In your reply, repeat every entry exactly and skip over each picture.

[Start of section]

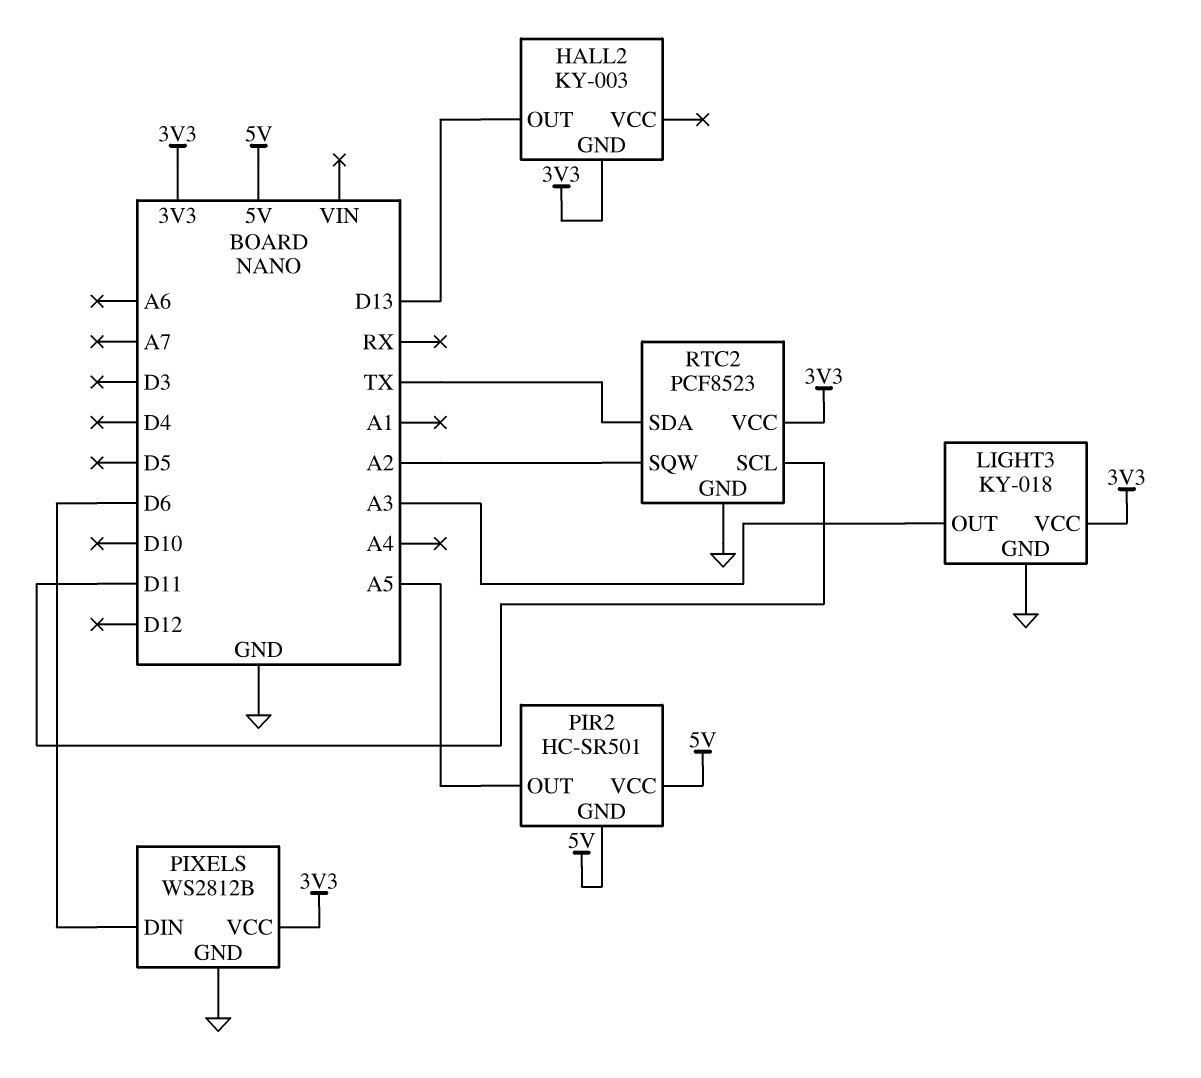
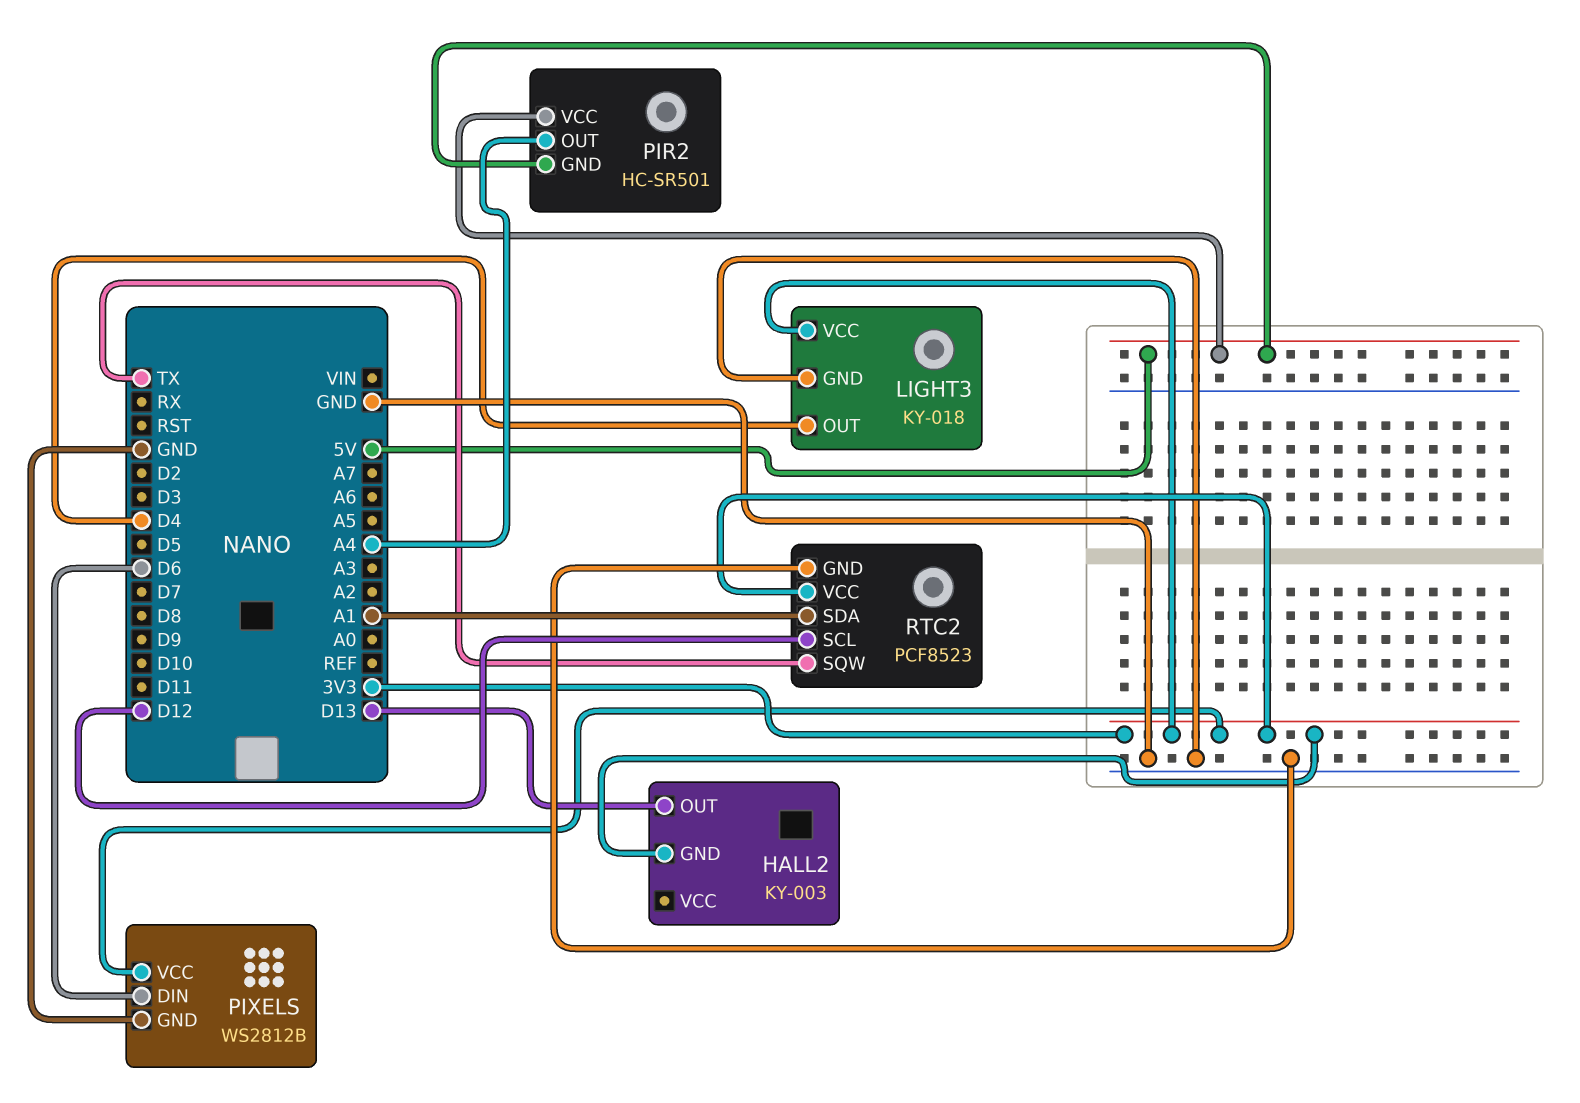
LIGHT3 pin OUT: A3 -> D4
PIR2 pin OUT: A5 -> A4
RTC2 pin SCL: D11 -> D12
RTC2 pin SDA: TX -> A1
RTC2 pin SQW: A2 -> TX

[End of section]

• **Solved exercise**:
LIGHT3 pin OUT: A3 -> D4
PIR2 pin OUT: A5 -> A4
RTC2 pin SCL: D11 -> D12
RTC2 pin SDA: TX -> A1
RTC2 pin SQW: A2 -> TX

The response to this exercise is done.